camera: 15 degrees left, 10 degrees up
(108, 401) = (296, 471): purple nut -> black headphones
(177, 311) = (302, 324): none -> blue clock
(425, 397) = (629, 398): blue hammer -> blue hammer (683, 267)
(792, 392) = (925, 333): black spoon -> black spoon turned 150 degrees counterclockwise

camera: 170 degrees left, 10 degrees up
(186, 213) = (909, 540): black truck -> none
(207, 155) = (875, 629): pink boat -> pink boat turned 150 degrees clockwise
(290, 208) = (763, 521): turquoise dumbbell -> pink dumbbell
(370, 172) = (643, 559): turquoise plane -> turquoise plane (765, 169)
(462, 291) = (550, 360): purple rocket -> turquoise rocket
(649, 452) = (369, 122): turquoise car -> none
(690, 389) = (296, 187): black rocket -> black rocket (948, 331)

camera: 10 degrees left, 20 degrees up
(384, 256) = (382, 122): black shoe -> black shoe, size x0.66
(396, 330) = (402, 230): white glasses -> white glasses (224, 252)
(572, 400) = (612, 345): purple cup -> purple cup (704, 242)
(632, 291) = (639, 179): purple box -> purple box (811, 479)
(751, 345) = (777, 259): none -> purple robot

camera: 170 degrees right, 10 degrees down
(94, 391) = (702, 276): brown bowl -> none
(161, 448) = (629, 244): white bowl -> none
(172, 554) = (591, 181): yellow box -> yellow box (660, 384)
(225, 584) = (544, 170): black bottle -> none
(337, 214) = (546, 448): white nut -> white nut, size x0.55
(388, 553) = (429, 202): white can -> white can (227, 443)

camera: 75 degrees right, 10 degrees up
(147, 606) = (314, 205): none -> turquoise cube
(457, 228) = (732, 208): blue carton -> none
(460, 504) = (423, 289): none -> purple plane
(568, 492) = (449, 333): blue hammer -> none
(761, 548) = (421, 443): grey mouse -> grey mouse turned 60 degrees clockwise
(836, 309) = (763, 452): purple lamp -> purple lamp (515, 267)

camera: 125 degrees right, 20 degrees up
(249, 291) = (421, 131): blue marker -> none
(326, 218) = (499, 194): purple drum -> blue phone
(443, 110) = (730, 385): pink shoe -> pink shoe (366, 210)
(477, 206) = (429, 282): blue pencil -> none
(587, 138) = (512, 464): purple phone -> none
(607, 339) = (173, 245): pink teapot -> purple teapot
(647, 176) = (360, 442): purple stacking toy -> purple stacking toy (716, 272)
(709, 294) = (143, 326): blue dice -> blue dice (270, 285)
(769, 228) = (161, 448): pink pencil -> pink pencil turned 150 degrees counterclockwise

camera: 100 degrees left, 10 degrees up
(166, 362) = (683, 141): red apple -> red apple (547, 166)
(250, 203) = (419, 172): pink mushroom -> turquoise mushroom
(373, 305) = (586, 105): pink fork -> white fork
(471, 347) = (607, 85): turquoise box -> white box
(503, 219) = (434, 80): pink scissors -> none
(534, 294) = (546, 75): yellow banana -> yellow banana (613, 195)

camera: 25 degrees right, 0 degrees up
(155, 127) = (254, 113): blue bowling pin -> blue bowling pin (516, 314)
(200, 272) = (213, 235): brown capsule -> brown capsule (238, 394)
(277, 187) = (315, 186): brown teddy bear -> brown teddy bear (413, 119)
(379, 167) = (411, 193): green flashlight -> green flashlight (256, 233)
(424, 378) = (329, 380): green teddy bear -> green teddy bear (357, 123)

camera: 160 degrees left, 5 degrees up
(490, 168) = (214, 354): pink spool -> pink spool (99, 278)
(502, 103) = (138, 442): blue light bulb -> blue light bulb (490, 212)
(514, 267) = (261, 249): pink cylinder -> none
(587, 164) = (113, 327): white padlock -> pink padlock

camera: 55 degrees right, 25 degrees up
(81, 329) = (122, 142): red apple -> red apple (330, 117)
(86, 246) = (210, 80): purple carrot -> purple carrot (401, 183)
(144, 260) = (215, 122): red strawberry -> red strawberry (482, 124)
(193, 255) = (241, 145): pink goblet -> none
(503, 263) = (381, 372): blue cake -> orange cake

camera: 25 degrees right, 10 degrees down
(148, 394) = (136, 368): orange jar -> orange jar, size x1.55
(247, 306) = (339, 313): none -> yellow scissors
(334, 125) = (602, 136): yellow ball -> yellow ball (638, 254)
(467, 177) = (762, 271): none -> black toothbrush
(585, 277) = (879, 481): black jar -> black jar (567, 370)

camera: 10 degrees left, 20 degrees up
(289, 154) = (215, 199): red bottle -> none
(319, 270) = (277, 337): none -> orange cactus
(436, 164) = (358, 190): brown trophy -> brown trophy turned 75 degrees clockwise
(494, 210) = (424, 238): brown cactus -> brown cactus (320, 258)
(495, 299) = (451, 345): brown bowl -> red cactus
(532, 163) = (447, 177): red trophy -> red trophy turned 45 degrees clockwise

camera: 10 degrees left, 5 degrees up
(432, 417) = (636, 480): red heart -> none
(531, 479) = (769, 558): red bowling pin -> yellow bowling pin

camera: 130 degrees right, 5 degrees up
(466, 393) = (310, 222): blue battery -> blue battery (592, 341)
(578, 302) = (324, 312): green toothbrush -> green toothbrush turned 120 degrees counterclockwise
######
** Problem to work on **
Search the records for lines holding the word "yellow", then copy each line you find.

** Exercise solution **
(172, 554) = (591, 181): yellow box -> yellow box (660, 384)
(534, 294) = (546, 75): yellow banana -> yellow banana (613, 195)
(247, 306) = (339, 313): none -> yellow scissors
(334, 125) = (602, 136): yellow ball -> yellow ball (638, 254)
(531, 479) = (769, 558): red bowling pin -> yellow bowling pin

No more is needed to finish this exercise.